[SOURCE RECORDS Boundary: Start]
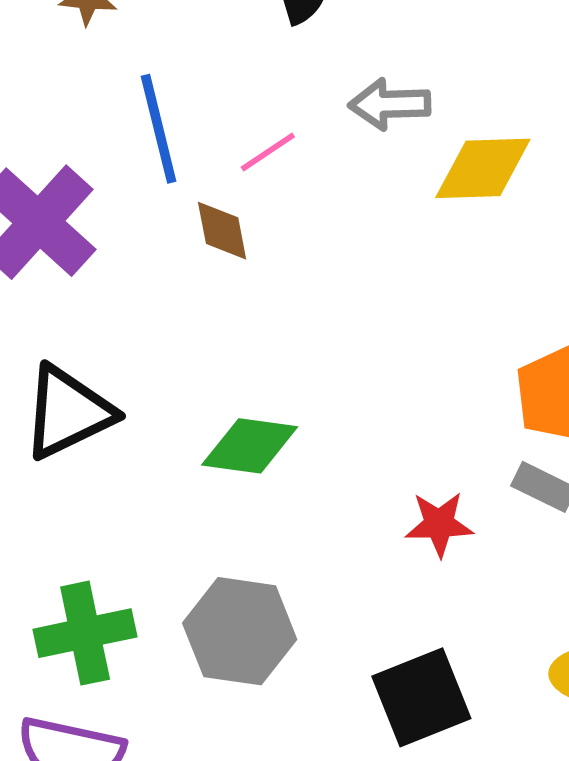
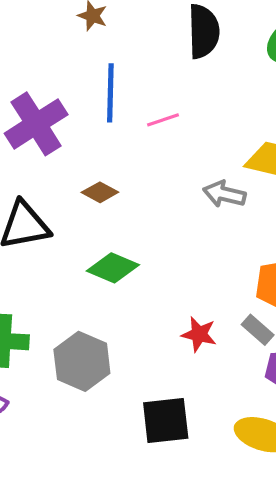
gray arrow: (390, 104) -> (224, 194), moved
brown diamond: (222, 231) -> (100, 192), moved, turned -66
[SOURCE RECORDS Boundary: End]
[SOURCE RECORDS Boundary: Start]
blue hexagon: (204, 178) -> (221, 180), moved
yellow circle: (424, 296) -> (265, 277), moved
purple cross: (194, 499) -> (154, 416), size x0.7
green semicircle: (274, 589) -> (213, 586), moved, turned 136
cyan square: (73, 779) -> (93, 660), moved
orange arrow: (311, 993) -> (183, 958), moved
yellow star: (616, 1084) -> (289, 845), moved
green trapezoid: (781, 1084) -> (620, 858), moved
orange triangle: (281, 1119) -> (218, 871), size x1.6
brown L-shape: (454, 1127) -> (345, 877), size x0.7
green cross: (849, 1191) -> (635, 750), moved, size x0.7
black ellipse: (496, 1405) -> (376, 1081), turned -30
[SOURCE RECORDS Boundary: End]
## WHAT IS BEING ASKED
Search the material above for "size". Pull out each line where it shows up.

## COMPLETED EXERCISE
purple cross: (194, 499) -> (154, 416), size x0.7
orange triangle: (281, 1119) -> (218, 871), size x1.6
brown L-shape: (454, 1127) -> (345, 877), size x0.7
green cross: (849, 1191) -> (635, 750), moved, size x0.7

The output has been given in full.